__WHAT TO PRODUCE__
Please keep to the lines below from the one with "(412, 212) = (399, 282): yellow" through the one with "(548, 161) = (545, 193): yellow bell -> none", and restate them word for word, ends included.

__DATA SHOWN__

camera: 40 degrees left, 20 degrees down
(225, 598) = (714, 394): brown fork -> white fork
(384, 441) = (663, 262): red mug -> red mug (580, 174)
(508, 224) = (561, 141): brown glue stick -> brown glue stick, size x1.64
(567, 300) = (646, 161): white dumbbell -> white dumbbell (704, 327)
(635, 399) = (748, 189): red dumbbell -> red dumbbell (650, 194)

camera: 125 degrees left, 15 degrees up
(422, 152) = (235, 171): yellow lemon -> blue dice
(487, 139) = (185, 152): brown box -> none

* * *

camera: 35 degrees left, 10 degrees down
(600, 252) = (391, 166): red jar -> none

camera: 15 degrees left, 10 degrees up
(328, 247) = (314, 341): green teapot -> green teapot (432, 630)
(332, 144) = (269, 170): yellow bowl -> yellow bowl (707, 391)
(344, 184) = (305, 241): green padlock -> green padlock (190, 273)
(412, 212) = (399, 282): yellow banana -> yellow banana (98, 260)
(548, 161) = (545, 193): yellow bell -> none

__SOLUTION TO THIS PROBLEM__
(412, 212) = (399, 282): yellow banana -> yellow banana (98, 260)
(548, 161) = (545, 193): yellow bell -> none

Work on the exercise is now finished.